Before-and-after object lists
▼▼▼

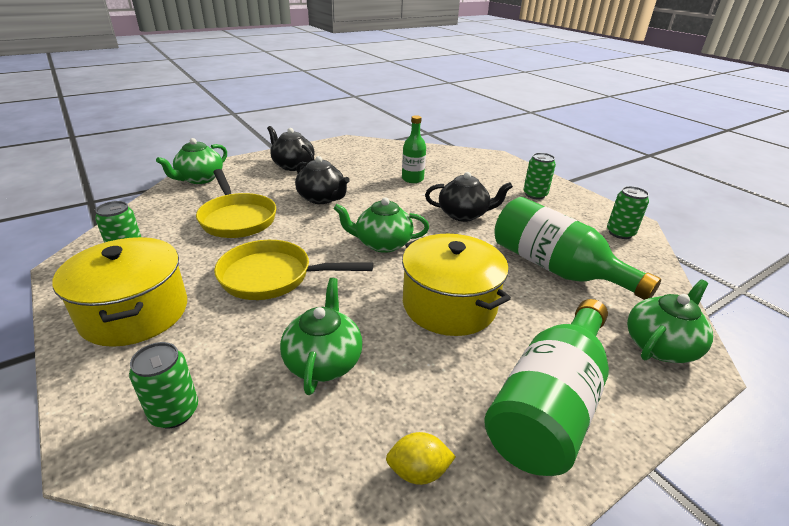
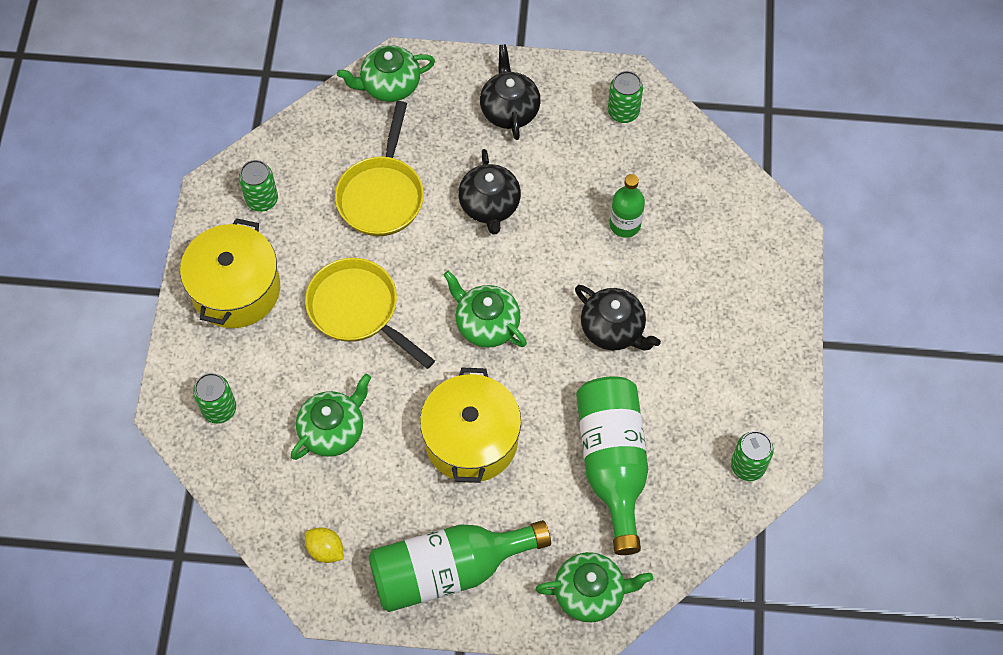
camera: 40 degrees right, 30 degrees up
(535, 195) = (738, 345): green can -> green can (623, 112)

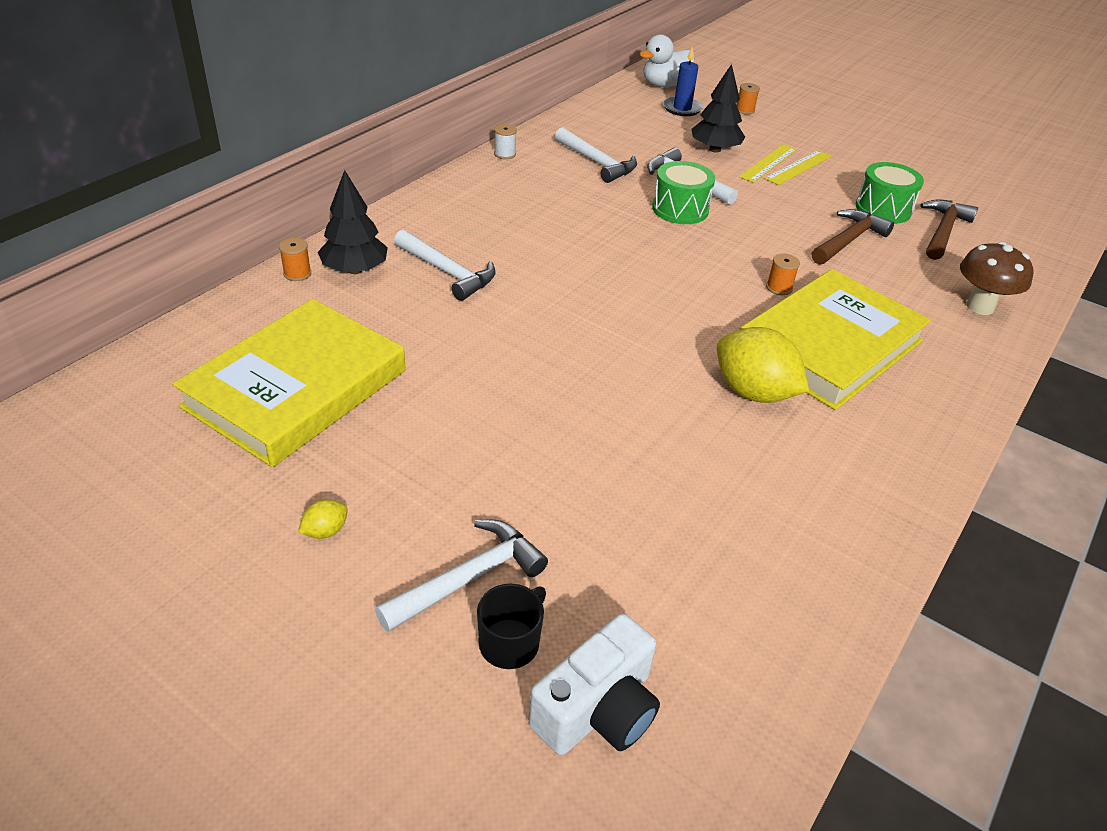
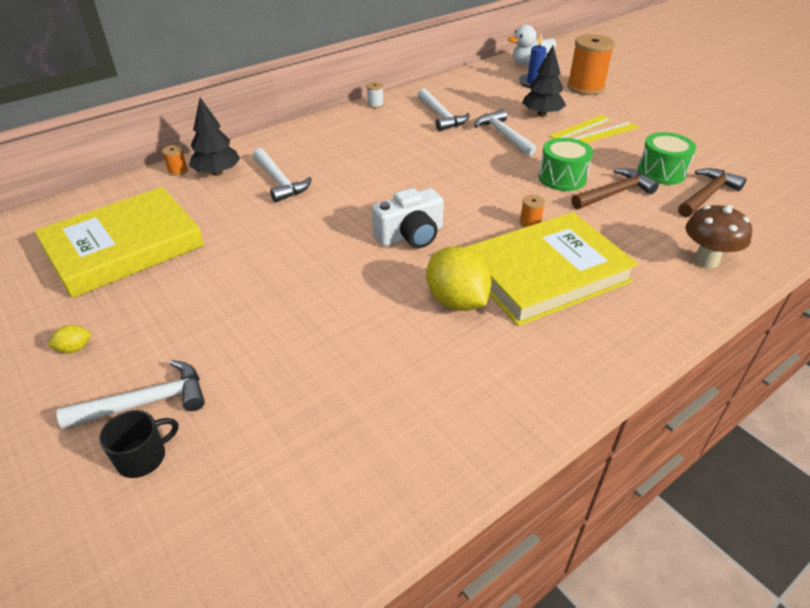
camera: 20 degrees right, 0 degrees up
(597, 709) = (171, 525): white camera -> white camera (410, 235)
(680, 209) = (485, 155): green drum -> green drum (562, 178)
(745, 110) = (585, 87): orange spool -> orange spool, size x2.36

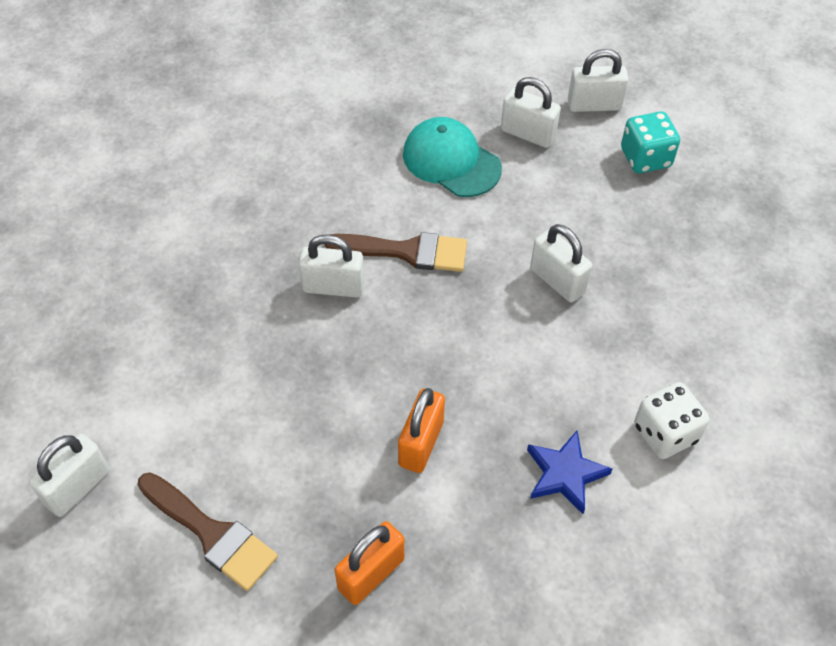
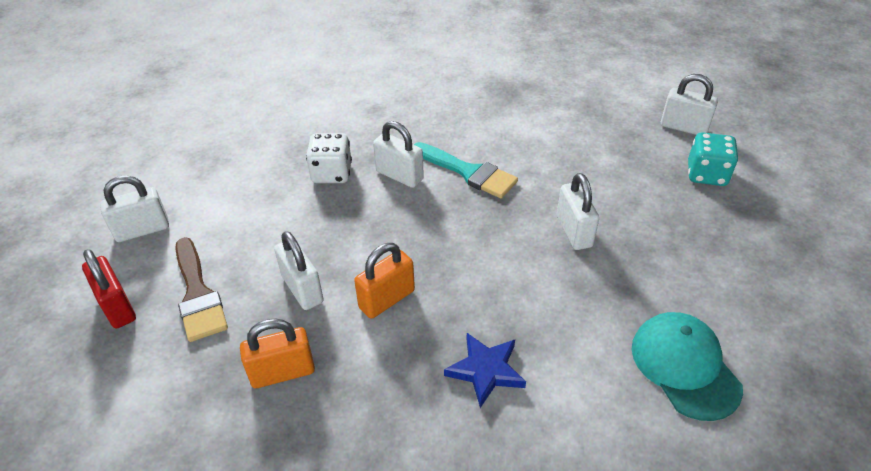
camera: 30 degrees right, 10 degrees down
(129, 593) = (117, 307): none -> red padlock
(406, 251) = (468, 172): brown brush -> turquoise brush
(451, 161) = (543, 128): turquoise cap -> turquoise cap (684, 366)
(528, 134) = (615, 129): white padlock -> white padlock (302, 289)
(665, 433) = (595, 378): white dice -> white dice (331, 173)

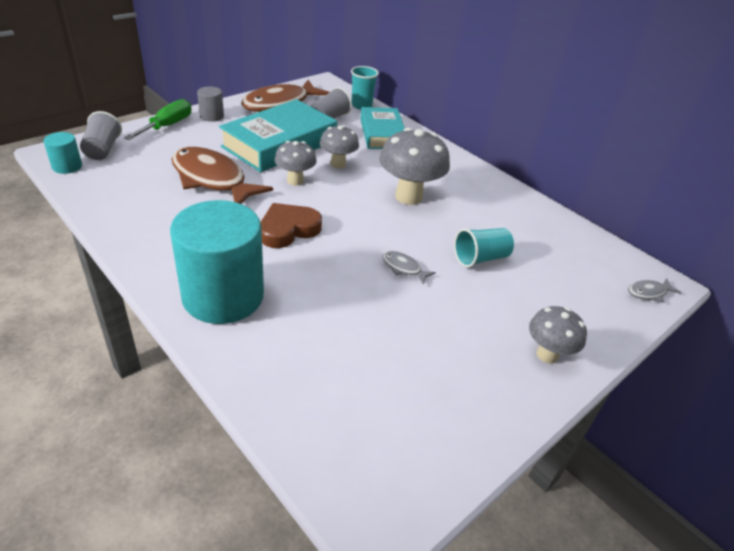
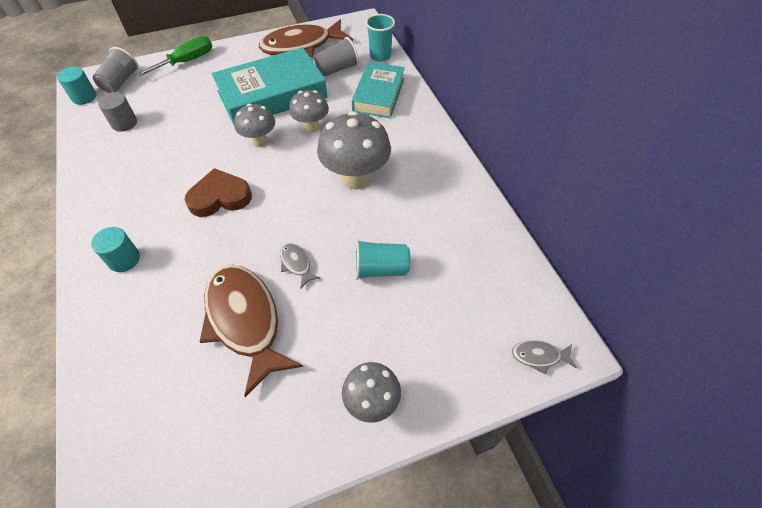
camera: 25 degrees right, 15 degrees up
(212, 116) = (230, 54): grey cylinder -> grey cylinder (124, 123)
(212, 179) = (189, 129): brown fish -> brown fish (245, 321)
(223, 296) = (124, 259): turquoise cylinder -> turquoise cylinder, size x0.44

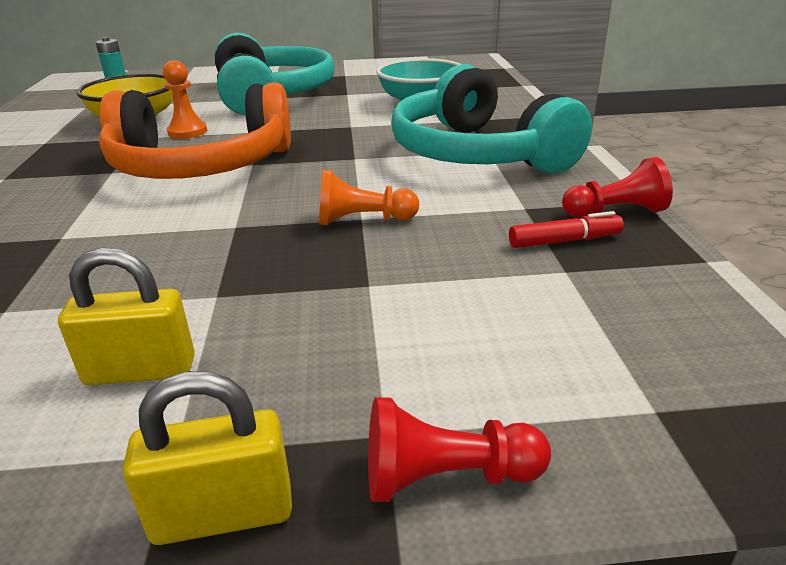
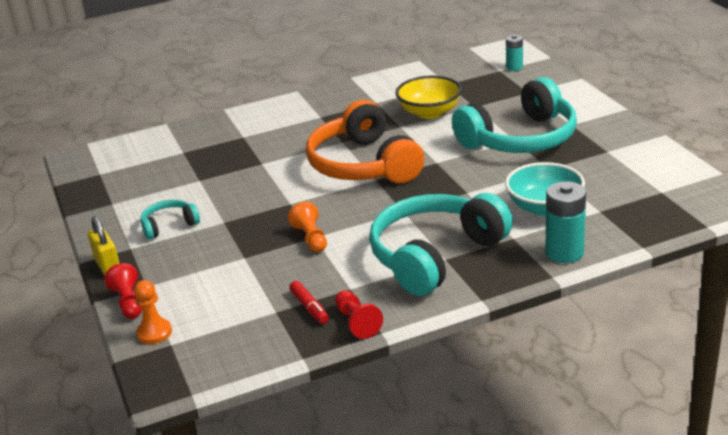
camera: 75 degrees right, 0 degrees up
(141, 371) = (169, 225): yellow padlock -> turquoise headphones
(187, 132) = (419, 138): orange pawn -> orange pawn (154, 333)
(512, 106) = (564, 252): none -> turquoise battery

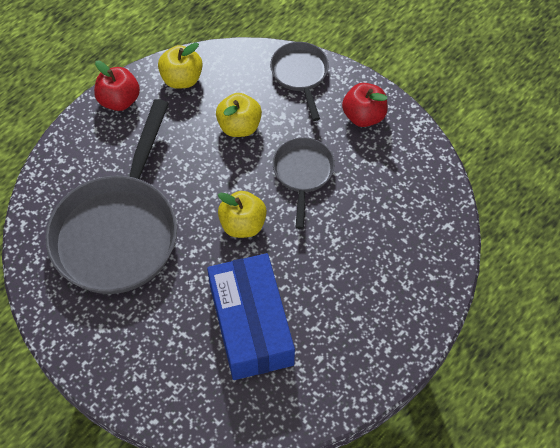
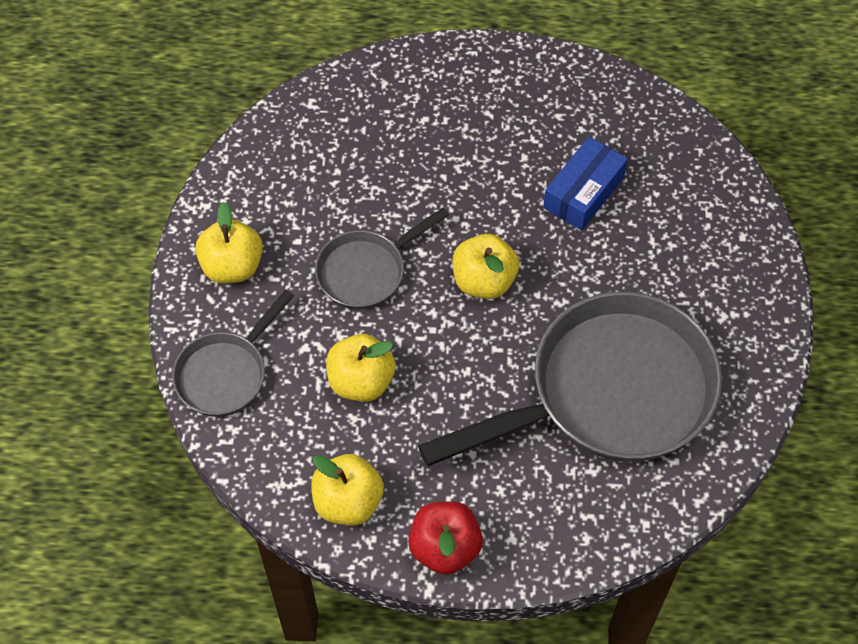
camera: 130 degrees left, 0 degrees up
(251, 324) = (583, 192): blue box -> blue box, size x0.59
(363, 116) = (232, 266): red apple -> yellow apple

▲▲▲

### What the task asks
Hand back the data above exactly, leaving out all pictures.

### Output below
camera: 40 degrees right, 30 degrees up
(535, 195) = (738, 345): green can -> green can (623, 112)

camera: 20 degrees right, 0 degrees up
(597, 709) = (171, 525): white camera -> white camera (410, 235)
(680, 209) = (485, 155): green drum -> green drum (562, 178)
(745, 110) = (585, 87): orange spool -> orange spool, size x2.36

camera: 30 degrees right, 10 degrees down
(129, 593) = (117, 307): none -> red padlock
(406, 251) = (468, 172): brown brush -> turquoise brush
(451, 161) = (543, 128): turquoise cap -> turquoise cap (684, 366)
(528, 134) = (615, 129): white padlock -> white padlock (302, 289)
(665, 433) = (595, 378): white dice -> white dice (331, 173)

camera: 25 degrees right, 15 degrees up
(212, 116) = (230, 54): grey cylinder -> grey cylinder (124, 123)
(212, 179) = (189, 129): brown fish -> brown fish (245, 321)
(223, 296) = (124, 259): turquoise cylinder -> turquoise cylinder, size x0.44

camera: 75 degrees right, 0 degrees up
(141, 371) = (169, 225): yellow padlock -> turquoise headphones
(187, 132) = (419, 138): orange pawn -> orange pawn (154, 333)
(512, 106) = (564, 252): none -> turquoise battery

camera: 130 degrees left, 0 degrees up
(251, 324) = (583, 192): blue box -> blue box, size x0.59
(363, 116) = (232, 266): red apple -> yellow apple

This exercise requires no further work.